**Supplied material:**
----
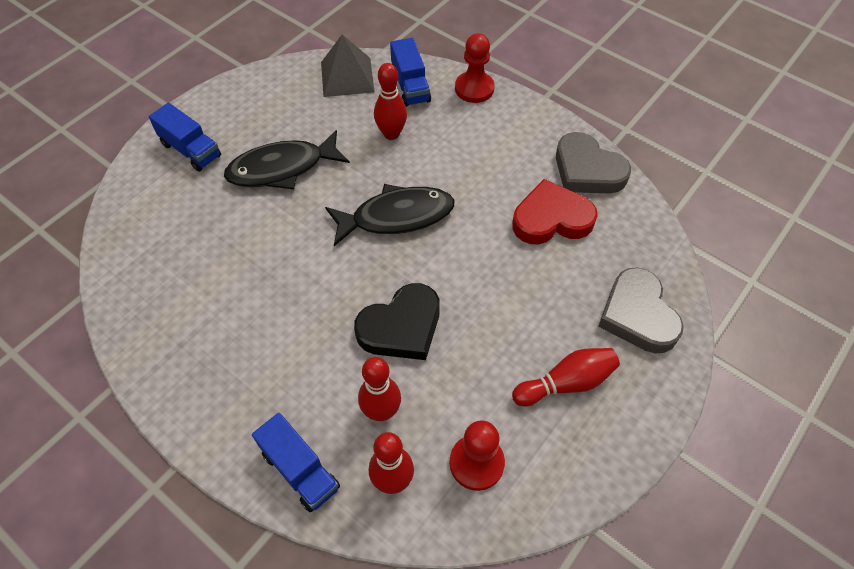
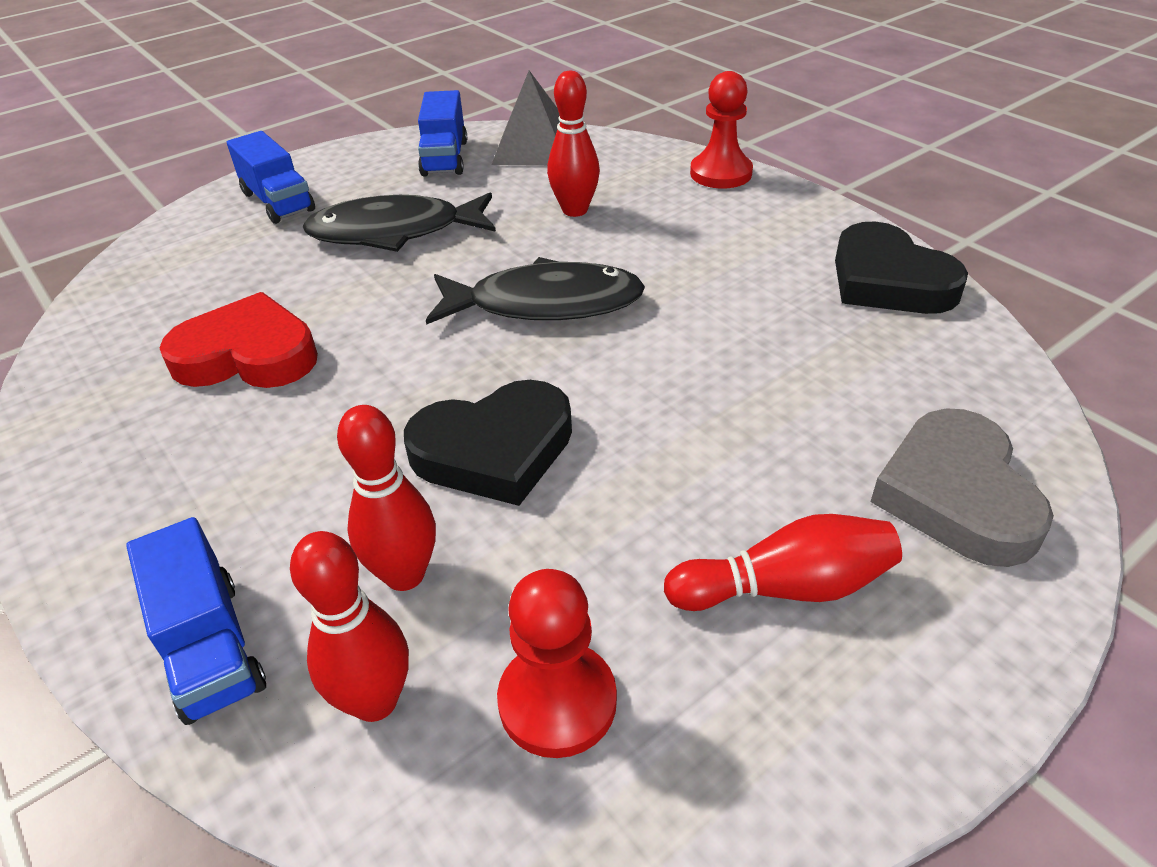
camera: 15 degrees right, 15 degrees down
(410, 86) = (623, 164): blue truck -> blue truck (445, 158)
(551, 219) = (810, 335): red heart -> red heart (248, 355)
(587, 170) = (888, 280): grey heart -> black heart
----
**Work to complete:**
Output the listing unchanged, pictures excluded.

**Expected answer:**
camera: 15 degrees right, 15 degrees down
(410, 86) = (623, 164): blue truck -> blue truck (445, 158)
(551, 219) = (810, 335): red heart -> red heart (248, 355)
(587, 170) = (888, 280): grey heart -> black heart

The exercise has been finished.